_TASK TO CARRY OUT_
Below is a block of entries; repeat exactly the lines starting at the line that contains "blue trophy: 5 -> 4" and ending at the line that contains "pink teapot: 1 -> 0", both included.
*** Opening PROVIDED ENTRIES ***
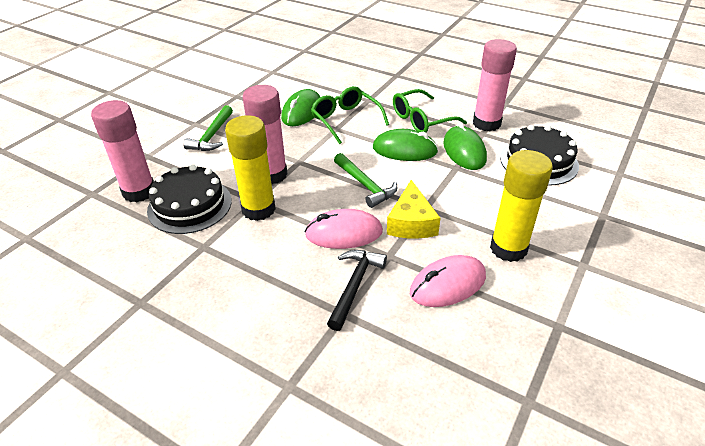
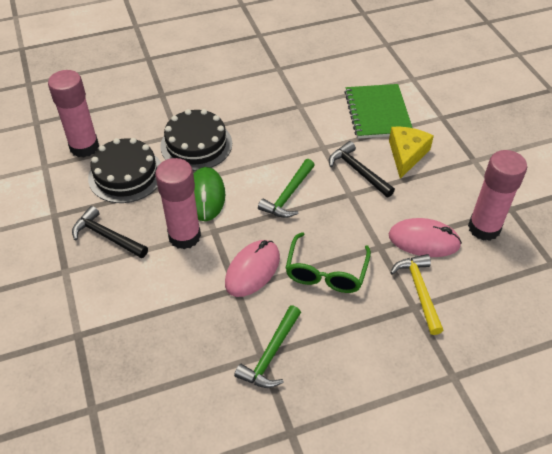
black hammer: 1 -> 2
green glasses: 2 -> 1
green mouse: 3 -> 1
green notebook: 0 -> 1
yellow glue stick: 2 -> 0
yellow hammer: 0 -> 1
*** Closing PROVIDED ENTRIES ***
*** Opening PROVIDED ENTRIES ***
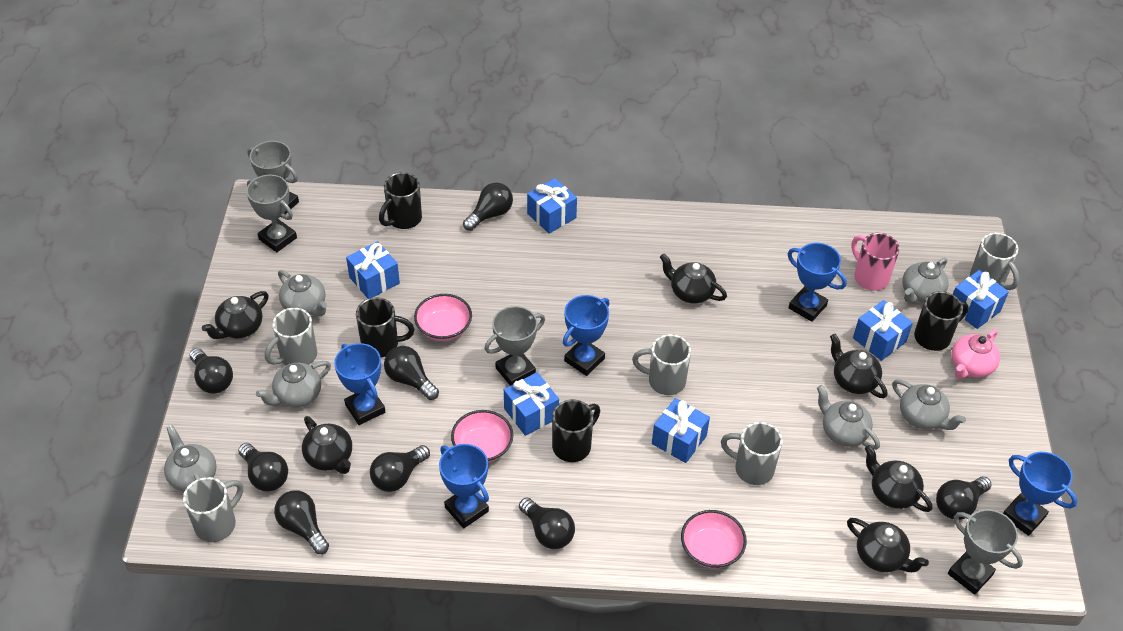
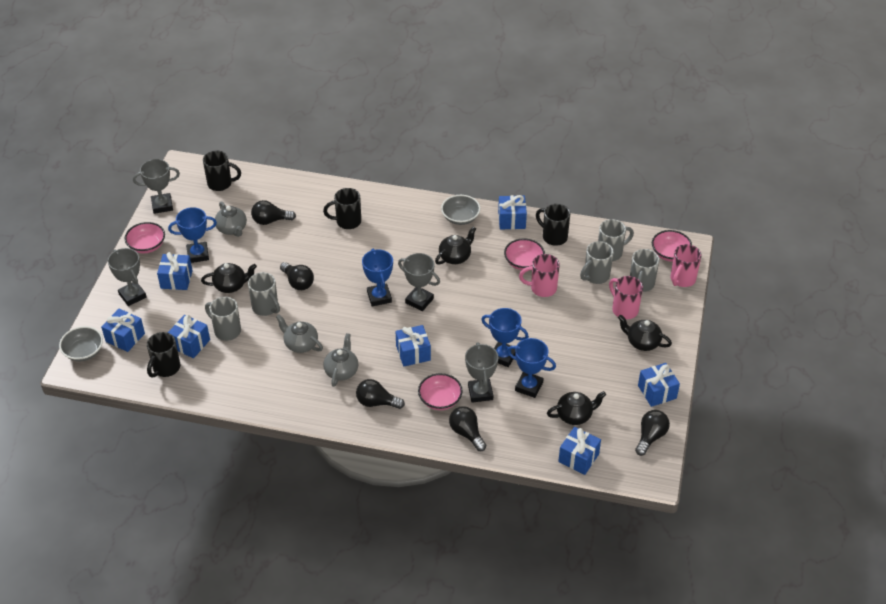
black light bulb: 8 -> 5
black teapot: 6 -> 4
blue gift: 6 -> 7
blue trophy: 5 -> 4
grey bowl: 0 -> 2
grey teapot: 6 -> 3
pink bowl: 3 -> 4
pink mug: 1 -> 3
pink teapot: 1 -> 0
*** Closing PROVIDED ENTRIES ***
_ANSWER TO THE PROBLEM_
blue trophy: 5 -> 4
grey bowl: 0 -> 2
grey teapot: 6 -> 3
pink bowl: 3 -> 4
pink mug: 1 -> 3
pink teapot: 1 -> 0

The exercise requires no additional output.